Exercise goal: Give the number of lines in the records below that include "minus", and nothing more.

Materials provided:
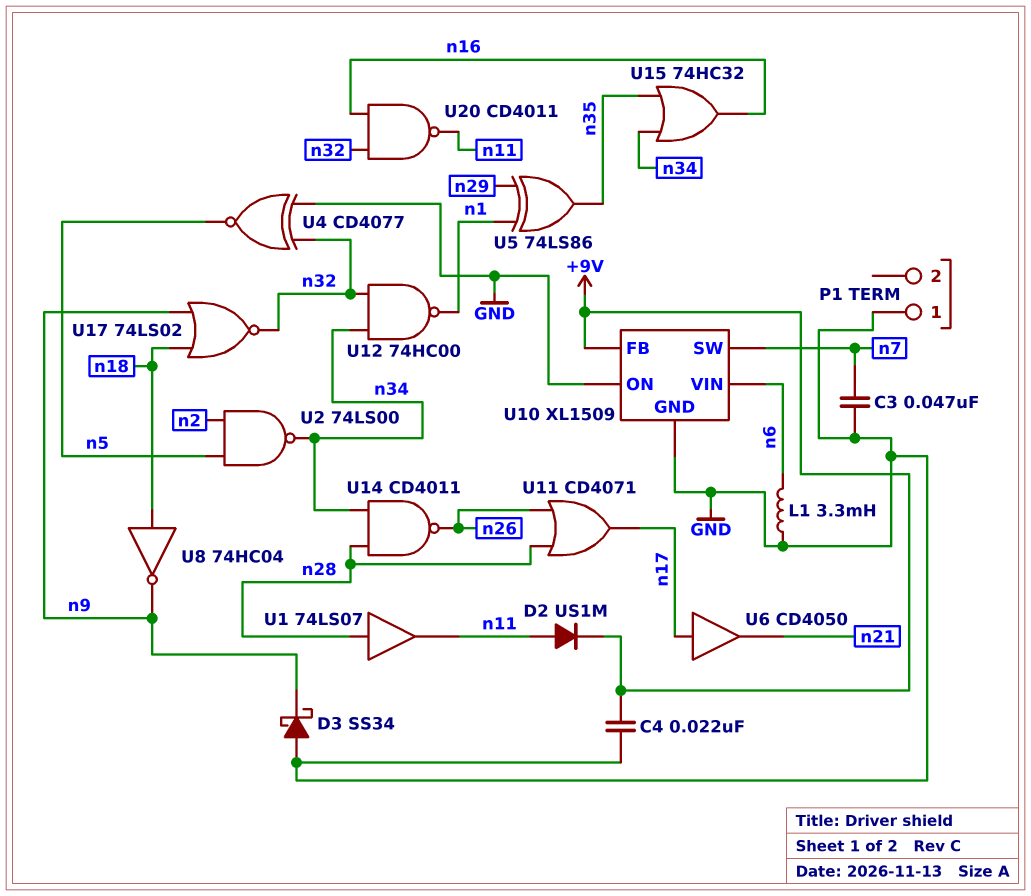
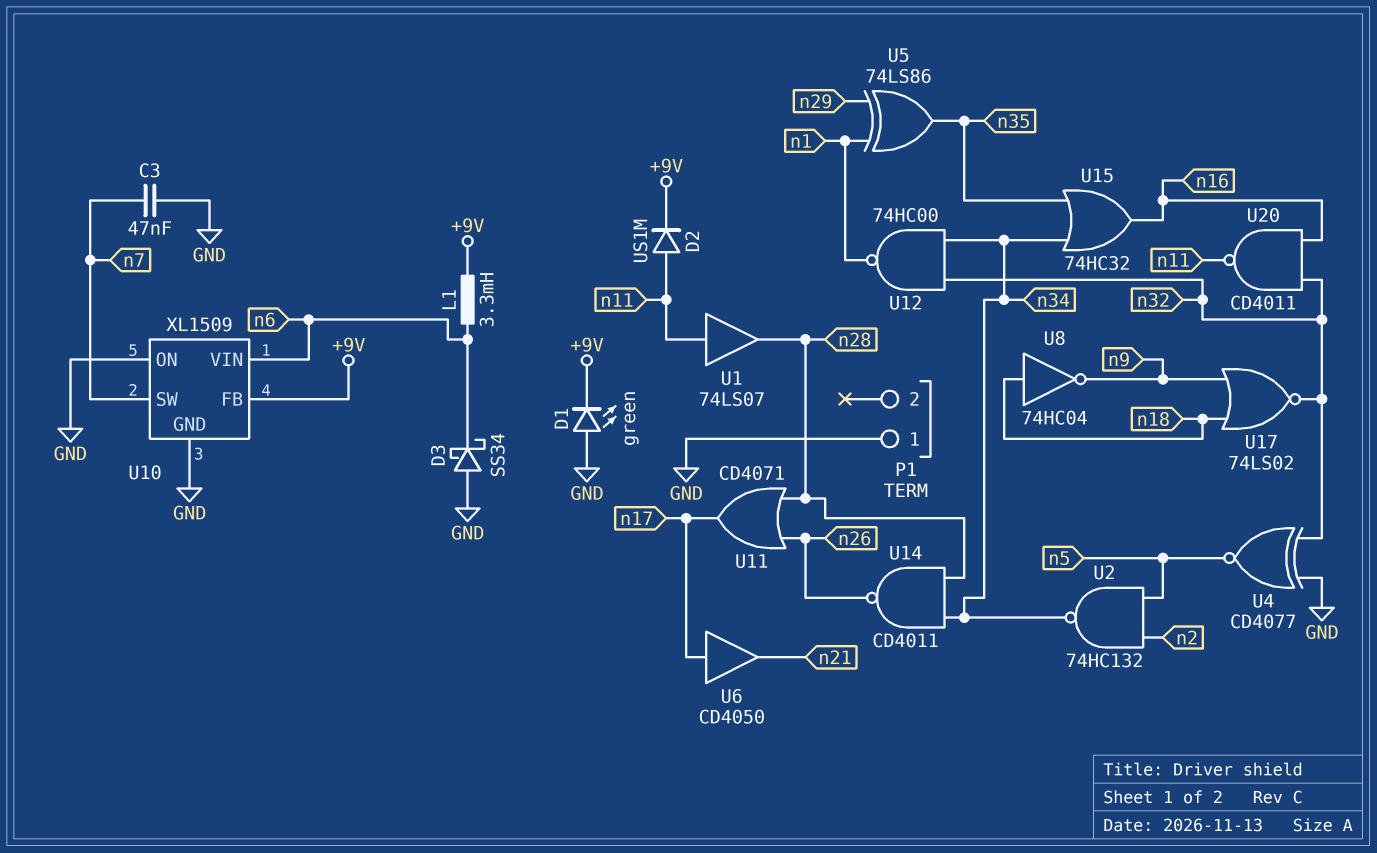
C4: 22nF (+9V, GND) -> none
D1: none -> LED green (A GND, K +9V)
D3: schottky SS34 (A GND, K n9) -> schottky SS34 (A GND, K n6)
L1: 3.3mH (GND, n6) -> 3.3mH (+9V, n6)
U1: buffer 74LS07 (in n28, out n11) -> buffer 74LS07 (in n11, out n28)
U2: NAND 74LS00 (in n2, in n5, out n34) -> NAND 74HC132 (in n2, in n5, out n34)

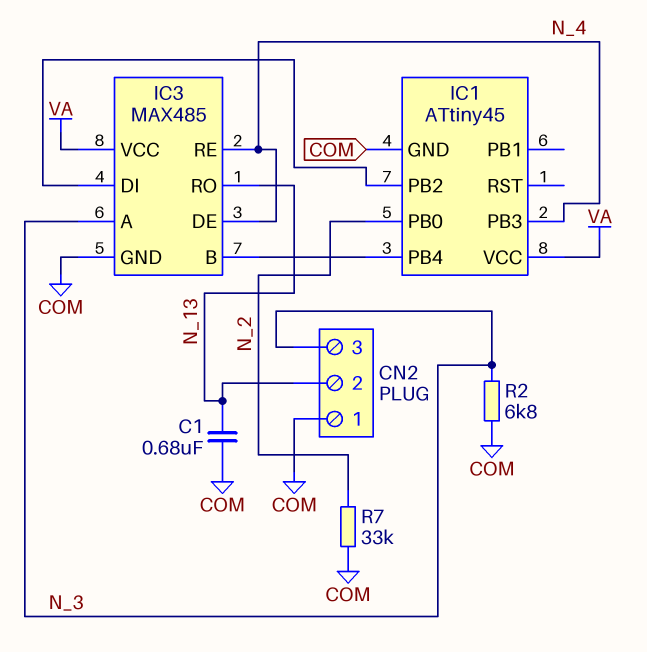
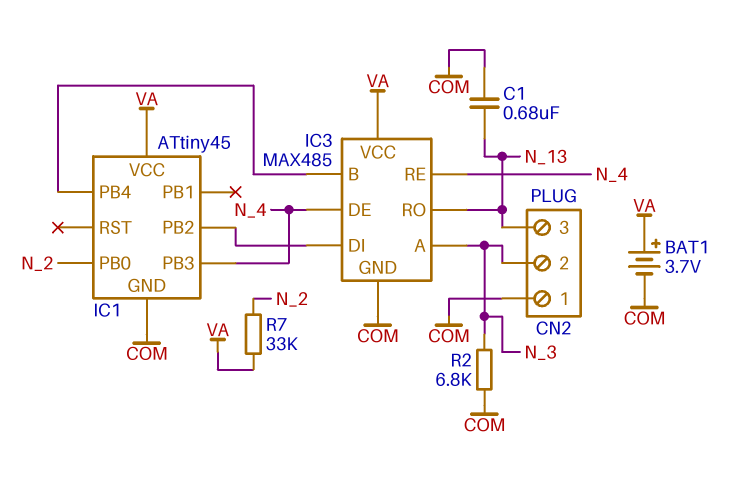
BAT1: none -> 3.7V (plus VA, minus COM)
CN2 pin 2: N_13 -> N_3
CN2 pin 3: N_3 -> N_13
R7: 33k (COM, N_2) -> 33k (N_2, VA)

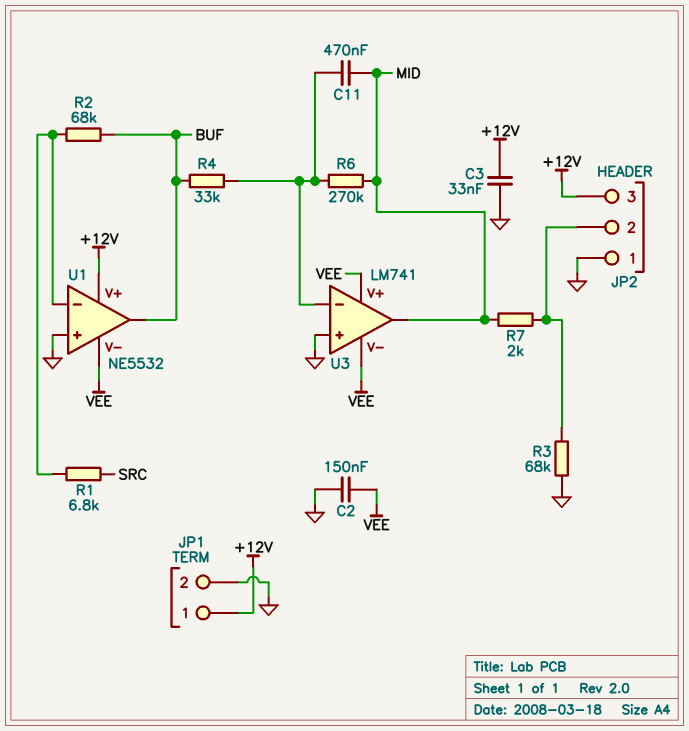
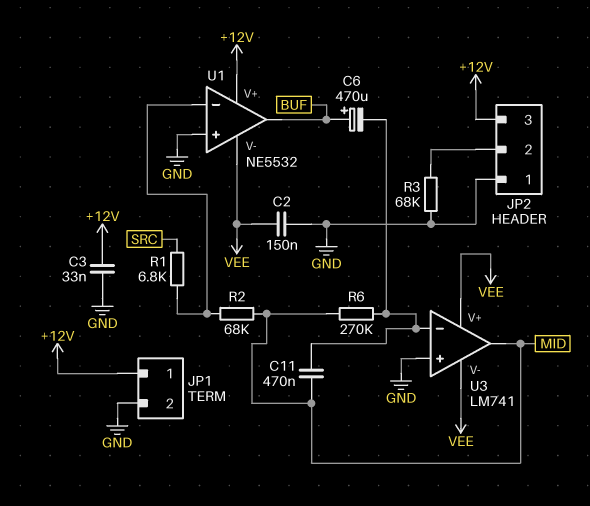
C6: none -> 470uF (plus BUF, minus U3/in-)
R2: 68k (BUF, U1/in-) -> 68k (MID, U1/in-)
R4: 33k (BUF, U3/in-) -> none
R7: 2k (JP2/2, MID) -> none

Reply: 2